PROMPT:
In the entries that follow, the first line to write out is the one containing "C6: 33uF (plus", and the last is the one containing "R4: 2.2k (GND, NET1) -> 2.2k (NET1, NET39)". Reproduce that stretch exactly, with nothing before or after it.

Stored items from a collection

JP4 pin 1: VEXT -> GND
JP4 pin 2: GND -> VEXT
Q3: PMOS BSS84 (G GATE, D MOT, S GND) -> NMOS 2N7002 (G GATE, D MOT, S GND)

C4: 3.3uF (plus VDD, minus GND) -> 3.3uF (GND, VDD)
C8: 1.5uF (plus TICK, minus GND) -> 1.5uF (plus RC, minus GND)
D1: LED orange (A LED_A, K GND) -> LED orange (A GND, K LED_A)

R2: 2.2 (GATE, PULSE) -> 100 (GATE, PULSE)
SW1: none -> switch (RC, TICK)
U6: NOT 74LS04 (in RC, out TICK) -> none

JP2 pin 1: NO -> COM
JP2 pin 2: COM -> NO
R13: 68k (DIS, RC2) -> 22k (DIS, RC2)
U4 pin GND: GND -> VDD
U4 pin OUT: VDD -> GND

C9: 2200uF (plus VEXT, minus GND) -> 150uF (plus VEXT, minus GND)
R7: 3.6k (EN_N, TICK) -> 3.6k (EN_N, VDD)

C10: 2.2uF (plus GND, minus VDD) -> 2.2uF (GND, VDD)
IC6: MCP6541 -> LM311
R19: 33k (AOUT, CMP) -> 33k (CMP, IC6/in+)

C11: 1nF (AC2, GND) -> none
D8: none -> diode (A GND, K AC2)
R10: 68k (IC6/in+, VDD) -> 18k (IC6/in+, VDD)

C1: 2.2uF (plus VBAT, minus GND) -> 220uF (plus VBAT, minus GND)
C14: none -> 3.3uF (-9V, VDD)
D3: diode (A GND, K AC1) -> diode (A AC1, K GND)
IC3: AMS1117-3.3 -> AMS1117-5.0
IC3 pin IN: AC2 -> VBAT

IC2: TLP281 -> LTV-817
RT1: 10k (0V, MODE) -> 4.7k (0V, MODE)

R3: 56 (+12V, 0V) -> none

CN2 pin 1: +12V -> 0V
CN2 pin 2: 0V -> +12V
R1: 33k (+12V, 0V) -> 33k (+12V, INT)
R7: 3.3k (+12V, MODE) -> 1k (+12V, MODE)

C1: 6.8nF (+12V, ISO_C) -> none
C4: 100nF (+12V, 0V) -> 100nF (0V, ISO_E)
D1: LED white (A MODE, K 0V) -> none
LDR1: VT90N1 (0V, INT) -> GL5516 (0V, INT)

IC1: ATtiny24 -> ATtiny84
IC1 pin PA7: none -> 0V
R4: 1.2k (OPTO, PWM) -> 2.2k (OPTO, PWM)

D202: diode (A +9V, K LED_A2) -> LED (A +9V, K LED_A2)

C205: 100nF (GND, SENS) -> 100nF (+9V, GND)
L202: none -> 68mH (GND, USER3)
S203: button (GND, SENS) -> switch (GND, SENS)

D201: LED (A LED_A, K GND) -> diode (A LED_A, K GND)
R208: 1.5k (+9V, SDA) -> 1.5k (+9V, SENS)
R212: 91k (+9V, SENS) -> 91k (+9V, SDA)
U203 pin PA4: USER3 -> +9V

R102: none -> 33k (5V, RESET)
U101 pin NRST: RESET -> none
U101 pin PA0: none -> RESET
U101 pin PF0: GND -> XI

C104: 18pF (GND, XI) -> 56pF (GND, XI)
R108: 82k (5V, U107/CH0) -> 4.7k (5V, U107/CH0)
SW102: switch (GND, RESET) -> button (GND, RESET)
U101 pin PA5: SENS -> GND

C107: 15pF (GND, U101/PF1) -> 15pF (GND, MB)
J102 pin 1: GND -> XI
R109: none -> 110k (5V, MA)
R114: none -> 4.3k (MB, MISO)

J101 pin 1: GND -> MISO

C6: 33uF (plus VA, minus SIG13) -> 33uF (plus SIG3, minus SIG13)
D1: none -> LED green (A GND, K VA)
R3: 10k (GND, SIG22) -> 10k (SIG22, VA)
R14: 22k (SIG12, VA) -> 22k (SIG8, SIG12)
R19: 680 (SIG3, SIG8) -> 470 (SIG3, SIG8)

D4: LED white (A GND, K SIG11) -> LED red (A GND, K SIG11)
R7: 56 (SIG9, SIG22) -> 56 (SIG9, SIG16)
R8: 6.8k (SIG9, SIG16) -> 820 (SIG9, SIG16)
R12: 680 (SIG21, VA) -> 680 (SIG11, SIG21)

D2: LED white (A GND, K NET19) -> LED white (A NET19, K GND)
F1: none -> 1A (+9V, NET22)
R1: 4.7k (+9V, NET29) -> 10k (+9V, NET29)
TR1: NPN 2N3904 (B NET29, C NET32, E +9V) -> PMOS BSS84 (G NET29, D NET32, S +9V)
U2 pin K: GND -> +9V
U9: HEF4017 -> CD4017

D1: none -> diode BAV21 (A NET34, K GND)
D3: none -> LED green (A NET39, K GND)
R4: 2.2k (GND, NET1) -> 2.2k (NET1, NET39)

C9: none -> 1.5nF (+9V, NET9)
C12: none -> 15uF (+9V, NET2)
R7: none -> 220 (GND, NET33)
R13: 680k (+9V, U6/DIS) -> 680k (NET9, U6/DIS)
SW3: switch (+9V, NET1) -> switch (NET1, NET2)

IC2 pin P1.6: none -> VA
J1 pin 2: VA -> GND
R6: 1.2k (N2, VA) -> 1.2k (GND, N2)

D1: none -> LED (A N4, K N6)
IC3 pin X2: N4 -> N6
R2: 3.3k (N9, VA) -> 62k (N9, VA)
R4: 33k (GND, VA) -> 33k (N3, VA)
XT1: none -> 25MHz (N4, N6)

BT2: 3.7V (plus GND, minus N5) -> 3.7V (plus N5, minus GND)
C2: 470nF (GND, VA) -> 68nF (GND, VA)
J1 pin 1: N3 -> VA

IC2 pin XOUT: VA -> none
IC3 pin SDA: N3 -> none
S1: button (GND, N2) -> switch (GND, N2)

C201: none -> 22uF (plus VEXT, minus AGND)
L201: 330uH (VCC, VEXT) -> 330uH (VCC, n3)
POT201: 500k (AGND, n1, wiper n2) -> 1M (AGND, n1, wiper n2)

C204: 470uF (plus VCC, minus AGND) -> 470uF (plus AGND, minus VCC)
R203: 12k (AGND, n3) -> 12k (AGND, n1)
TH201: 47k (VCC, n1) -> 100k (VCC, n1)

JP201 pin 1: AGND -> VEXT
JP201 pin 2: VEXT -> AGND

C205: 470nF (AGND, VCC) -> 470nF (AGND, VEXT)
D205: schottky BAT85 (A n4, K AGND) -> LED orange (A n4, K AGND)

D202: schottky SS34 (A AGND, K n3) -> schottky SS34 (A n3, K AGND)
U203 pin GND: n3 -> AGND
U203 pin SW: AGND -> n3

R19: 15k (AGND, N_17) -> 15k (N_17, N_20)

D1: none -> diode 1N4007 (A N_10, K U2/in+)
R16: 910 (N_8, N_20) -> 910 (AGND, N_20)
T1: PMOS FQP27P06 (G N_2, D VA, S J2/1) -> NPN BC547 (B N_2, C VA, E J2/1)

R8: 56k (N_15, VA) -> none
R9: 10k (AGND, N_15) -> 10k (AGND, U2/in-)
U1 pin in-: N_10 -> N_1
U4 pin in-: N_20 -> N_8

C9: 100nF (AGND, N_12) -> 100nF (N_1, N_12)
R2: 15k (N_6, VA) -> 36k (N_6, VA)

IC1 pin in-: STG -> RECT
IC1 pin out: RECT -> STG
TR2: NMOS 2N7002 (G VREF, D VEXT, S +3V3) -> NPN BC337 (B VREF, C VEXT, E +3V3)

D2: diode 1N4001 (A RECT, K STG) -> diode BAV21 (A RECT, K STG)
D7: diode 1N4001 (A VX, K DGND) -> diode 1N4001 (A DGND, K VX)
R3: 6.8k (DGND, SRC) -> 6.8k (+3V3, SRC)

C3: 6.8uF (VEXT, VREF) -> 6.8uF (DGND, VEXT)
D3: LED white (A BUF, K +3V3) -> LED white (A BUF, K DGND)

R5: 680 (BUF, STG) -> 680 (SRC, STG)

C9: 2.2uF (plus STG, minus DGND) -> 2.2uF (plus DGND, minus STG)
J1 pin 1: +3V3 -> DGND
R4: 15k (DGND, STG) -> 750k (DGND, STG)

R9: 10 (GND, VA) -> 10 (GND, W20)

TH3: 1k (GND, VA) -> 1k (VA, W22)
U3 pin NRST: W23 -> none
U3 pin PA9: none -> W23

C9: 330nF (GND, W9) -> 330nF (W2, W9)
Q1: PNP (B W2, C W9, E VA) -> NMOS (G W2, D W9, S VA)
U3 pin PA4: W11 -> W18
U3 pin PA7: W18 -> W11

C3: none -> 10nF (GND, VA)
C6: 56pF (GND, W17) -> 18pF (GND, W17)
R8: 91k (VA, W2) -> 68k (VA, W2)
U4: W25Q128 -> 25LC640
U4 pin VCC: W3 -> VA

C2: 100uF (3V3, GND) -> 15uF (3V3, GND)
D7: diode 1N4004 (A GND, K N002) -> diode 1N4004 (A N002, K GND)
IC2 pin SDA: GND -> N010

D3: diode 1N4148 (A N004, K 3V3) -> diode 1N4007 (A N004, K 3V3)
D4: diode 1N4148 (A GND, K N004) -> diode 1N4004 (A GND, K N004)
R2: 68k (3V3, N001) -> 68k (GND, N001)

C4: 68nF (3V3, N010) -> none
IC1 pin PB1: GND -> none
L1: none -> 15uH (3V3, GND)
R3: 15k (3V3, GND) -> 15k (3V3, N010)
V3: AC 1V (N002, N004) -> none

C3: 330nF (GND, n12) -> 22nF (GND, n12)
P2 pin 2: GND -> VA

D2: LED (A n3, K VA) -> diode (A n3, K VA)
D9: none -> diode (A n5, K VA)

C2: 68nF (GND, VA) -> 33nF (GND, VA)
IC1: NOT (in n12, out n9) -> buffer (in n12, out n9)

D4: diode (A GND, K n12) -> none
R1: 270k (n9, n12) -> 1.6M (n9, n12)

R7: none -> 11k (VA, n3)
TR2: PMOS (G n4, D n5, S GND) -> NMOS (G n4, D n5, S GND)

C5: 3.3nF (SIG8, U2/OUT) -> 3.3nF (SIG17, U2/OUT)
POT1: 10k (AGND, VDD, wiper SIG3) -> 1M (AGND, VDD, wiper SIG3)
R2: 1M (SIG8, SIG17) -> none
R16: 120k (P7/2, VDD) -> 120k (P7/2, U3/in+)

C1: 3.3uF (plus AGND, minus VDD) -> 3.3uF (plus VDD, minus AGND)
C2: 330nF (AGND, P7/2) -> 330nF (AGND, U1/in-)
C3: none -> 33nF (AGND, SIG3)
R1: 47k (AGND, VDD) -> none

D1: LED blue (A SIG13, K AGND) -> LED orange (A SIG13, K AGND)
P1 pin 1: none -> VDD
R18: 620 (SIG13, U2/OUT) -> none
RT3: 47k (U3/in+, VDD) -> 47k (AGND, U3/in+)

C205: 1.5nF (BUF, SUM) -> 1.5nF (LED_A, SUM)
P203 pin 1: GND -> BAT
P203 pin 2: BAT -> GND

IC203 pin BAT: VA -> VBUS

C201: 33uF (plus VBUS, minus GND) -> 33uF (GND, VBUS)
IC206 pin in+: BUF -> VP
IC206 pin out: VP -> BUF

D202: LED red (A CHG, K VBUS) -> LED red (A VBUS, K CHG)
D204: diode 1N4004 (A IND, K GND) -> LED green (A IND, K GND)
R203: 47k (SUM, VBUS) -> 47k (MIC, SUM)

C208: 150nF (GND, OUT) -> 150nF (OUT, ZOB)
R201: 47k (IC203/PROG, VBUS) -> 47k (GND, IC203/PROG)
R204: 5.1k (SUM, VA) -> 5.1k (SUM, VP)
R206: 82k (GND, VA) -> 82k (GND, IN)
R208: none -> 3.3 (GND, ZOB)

ANSWER TO THE EXERCISE:
C6: 33uF (plus VA, minus SIG13) -> 33uF (plus SIG3, minus SIG13)
D1: none -> LED green (A GND, K VA)
R3: 10k (GND, SIG22) -> 10k (SIG22, VA)
R14: 22k (SIG12, VA) -> 22k (SIG8, SIG12)
R19: 680 (SIG3, SIG8) -> 470 (SIG3, SIG8)

D4: LED white (A GND, K SIG11) -> LED red (A GND, K SIG11)
R7: 56 (SIG9, SIG22) -> 56 (SIG9, SIG16)
R8: 6.8k (SIG9, SIG16) -> 820 (SIG9, SIG16)
R12: 680 (SIG21, VA) -> 680 (SIG11, SIG21)

D2: LED white (A GND, K NET19) -> LED white (A NET19, K GND)
F1: none -> 1A (+9V, NET22)
R1: 4.7k (+9V, NET29) -> 10k (+9V, NET29)
TR1: NPN 2N3904 (B NET29, C NET32, E +9V) -> PMOS BSS84 (G NET29, D NET32, S +9V)
U2 pin K: GND -> +9V
U9: HEF4017 -> CD4017

D1: none -> diode BAV21 (A NET34, K GND)
D3: none -> LED green (A NET39, K GND)
R4: 2.2k (GND, NET1) -> 2.2k (NET1, NET39)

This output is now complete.